_PROBLEM STATEMENT_: Would you please set down the lines of the data from the one containing "delete | Flasche" to the final line, exactly and only those?

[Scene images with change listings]
# # #

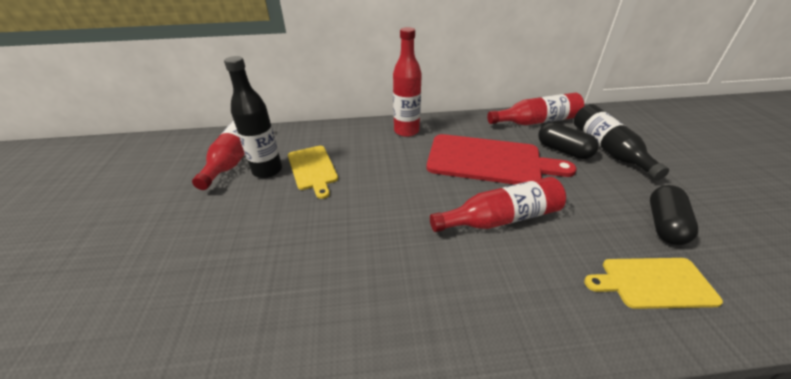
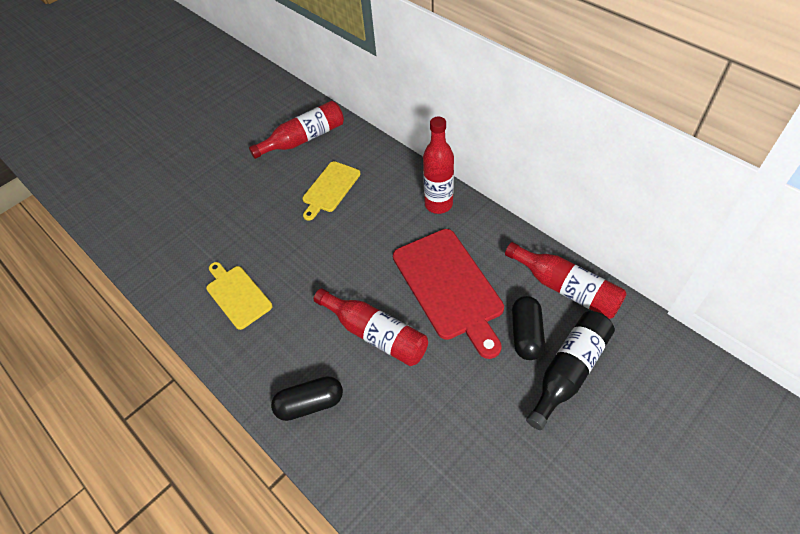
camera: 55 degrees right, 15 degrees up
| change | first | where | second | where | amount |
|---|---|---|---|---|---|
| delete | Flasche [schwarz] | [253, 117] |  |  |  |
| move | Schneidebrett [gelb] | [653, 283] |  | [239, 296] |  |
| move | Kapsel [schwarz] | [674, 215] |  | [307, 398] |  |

# # #

_FINISHED TASK_:
| delete | Flasche [schwarz] | [253, 117] |  |  |  |
| move | Schneidebrett [gelb] | [653, 283] |  | [239, 296] |  |
| move | Kapsel [schwarz] | [674, 215] |  | [307, 398] |  |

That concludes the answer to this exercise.